(Change listing data)
★ ★ ★ ★

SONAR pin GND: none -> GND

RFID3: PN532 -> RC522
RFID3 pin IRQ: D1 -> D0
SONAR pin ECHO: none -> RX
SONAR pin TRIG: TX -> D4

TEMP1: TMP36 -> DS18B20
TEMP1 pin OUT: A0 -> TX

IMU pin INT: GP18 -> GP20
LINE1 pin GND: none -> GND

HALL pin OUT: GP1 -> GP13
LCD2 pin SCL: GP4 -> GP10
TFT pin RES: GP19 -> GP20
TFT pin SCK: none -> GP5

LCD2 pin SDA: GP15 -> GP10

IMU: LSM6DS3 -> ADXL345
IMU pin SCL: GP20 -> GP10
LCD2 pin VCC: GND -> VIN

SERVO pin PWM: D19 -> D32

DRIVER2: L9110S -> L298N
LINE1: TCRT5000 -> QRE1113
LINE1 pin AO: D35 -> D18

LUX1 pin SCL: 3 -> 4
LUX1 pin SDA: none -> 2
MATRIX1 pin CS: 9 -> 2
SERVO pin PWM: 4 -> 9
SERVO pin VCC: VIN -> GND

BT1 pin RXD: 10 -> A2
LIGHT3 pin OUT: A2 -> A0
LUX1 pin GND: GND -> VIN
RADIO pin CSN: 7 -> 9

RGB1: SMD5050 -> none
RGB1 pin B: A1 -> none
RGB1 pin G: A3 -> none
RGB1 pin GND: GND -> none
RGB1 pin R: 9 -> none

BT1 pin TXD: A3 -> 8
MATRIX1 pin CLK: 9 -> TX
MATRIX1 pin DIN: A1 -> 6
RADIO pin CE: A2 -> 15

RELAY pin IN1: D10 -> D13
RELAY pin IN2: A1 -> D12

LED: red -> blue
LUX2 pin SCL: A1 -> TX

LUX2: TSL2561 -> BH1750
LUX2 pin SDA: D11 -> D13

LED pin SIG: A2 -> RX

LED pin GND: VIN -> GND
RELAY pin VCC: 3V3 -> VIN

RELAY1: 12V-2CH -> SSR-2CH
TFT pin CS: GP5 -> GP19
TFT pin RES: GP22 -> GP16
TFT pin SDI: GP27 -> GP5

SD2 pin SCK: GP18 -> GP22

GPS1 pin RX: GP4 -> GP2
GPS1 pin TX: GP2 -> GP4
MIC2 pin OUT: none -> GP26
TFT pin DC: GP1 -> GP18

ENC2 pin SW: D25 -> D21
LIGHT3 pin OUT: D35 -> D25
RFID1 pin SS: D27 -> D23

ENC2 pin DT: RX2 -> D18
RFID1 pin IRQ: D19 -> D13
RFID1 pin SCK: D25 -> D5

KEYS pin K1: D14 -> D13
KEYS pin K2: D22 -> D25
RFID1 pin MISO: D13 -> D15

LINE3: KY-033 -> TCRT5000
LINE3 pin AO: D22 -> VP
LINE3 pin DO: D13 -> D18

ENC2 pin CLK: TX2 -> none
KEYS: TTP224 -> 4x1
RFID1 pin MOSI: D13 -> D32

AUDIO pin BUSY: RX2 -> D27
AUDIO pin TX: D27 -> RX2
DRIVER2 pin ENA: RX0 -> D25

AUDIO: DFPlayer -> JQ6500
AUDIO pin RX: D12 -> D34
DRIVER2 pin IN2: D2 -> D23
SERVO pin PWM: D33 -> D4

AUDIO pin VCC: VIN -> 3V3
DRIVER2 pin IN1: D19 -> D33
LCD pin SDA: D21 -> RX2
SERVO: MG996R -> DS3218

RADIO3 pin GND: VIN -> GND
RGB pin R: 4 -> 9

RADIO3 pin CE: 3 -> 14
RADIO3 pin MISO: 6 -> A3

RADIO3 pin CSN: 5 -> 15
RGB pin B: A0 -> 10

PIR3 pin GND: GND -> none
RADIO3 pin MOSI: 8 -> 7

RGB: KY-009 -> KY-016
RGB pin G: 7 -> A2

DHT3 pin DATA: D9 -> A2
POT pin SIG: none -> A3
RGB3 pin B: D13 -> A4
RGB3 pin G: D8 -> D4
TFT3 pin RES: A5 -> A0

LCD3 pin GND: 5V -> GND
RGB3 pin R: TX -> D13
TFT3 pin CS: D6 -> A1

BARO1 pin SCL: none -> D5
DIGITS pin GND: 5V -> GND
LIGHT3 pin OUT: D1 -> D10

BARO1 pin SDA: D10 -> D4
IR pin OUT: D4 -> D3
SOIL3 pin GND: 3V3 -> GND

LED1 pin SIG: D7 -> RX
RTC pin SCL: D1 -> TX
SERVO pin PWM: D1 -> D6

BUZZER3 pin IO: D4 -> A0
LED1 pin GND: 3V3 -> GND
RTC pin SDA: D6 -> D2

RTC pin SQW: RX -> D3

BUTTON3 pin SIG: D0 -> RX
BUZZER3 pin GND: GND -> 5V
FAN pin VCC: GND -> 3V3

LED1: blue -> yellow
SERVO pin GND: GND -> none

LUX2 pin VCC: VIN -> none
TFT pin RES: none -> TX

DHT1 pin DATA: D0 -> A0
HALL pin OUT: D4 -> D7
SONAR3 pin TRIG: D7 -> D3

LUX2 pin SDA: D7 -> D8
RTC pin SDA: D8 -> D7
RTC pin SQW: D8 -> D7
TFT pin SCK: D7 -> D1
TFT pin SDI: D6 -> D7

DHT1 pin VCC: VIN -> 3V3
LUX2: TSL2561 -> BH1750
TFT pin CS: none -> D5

★ ★ ★ ★

All lines above from the one containing "TEMP1 pin OUT: A0 -> TX" to the one containing "RGB3 pin B: D13 -> A4" must be repeated exactly, both lines included, and no others.

TEMP1 pin OUT: A0 -> TX

IMU pin INT: GP18 -> GP20
LINE1 pin GND: none -> GND

HALL pin OUT: GP1 -> GP13
LCD2 pin SCL: GP4 -> GP10
TFT pin RES: GP19 -> GP20
TFT pin SCK: none -> GP5

LCD2 pin SDA: GP15 -> GP10

IMU: LSM6DS3 -> ADXL345
IMU pin SCL: GP20 -> GP10
LCD2 pin VCC: GND -> VIN

SERVO pin PWM: D19 -> D32

DRIVER2: L9110S -> L298N
LINE1: TCRT5000 -> QRE1113
LINE1 pin AO: D35 -> D18

LUX1 pin SCL: 3 -> 4
LUX1 pin SDA: none -> 2
MATRIX1 pin CS: 9 -> 2
SERVO pin PWM: 4 -> 9
SERVO pin VCC: VIN -> GND

BT1 pin RXD: 10 -> A2
LIGHT3 pin OUT: A2 -> A0
LUX1 pin GND: GND -> VIN
RADIO pin CSN: 7 -> 9

RGB1: SMD5050 -> none
RGB1 pin B: A1 -> none
RGB1 pin G: A3 -> none
RGB1 pin GND: GND -> none
RGB1 pin R: 9 -> none

BT1 pin TXD: A3 -> 8
MATRIX1 pin CLK: 9 -> TX
MATRIX1 pin DIN: A1 -> 6
RADIO pin CE: A2 -> 15

RELAY pin IN1: D10 -> D13
RELAY pin IN2: A1 -> D12

LED: red -> blue
LUX2 pin SCL: A1 -> TX

LUX2: TSL2561 -> BH1750
LUX2 pin SDA: D11 -> D13

LED pin SIG: A2 -> RX

LED pin GND: VIN -> GND
RELAY pin VCC: 3V3 -> VIN

RELAY1: 12V-2CH -> SSR-2CH
TFT pin CS: GP5 -> GP19
TFT pin RES: GP22 -> GP16
TFT pin SDI: GP27 -> GP5

SD2 pin SCK: GP18 -> GP22

GPS1 pin RX: GP4 -> GP2
GPS1 pin TX: GP2 -> GP4
MIC2 pin OUT: none -> GP26
TFT pin DC: GP1 -> GP18

ENC2 pin SW: D25 -> D21
LIGHT3 pin OUT: D35 -> D25
RFID1 pin SS: D27 -> D23

ENC2 pin DT: RX2 -> D18
RFID1 pin IRQ: D19 -> D13
RFID1 pin SCK: D25 -> D5

KEYS pin K1: D14 -> D13
KEYS pin K2: D22 -> D25
RFID1 pin MISO: D13 -> D15

LINE3: KY-033 -> TCRT5000
LINE3 pin AO: D22 -> VP
LINE3 pin DO: D13 -> D18

ENC2 pin CLK: TX2 -> none
KEYS: TTP224 -> 4x1
RFID1 pin MOSI: D13 -> D32

AUDIO pin BUSY: RX2 -> D27
AUDIO pin TX: D27 -> RX2
DRIVER2 pin ENA: RX0 -> D25

AUDIO: DFPlayer -> JQ6500
AUDIO pin RX: D12 -> D34
DRIVER2 pin IN2: D2 -> D23
SERVO pin PWM: D33 -> D4

AUDIO pin VCC: VIN -> 3V3
DRIVER2 pin IN1: D19 -> D33
LCD pin SDA: D21 -> RX2
SERVO: MG996R -> DS3218

RADIO3 pin GND: VIN -> GND
RGB pin R: 4 -> 9

RADIO3 pin CE: 3 -> 14
RADIO3 pin MISO: 6 -> A3

RADIO3 pin CSN: 5 -> 15
RGB pin B: A0 -> 10

PIR3 pin GND: GND -> none
RADIO3 pin MOSI: 8 -> 7

RGB: KY-009 -> KY-016
RGB pin G: 7 -> A2

DHT3 pin DATA: D9 -> A2
POT pin SIG: none -> A3
RGB3 pin B: D13 -> A4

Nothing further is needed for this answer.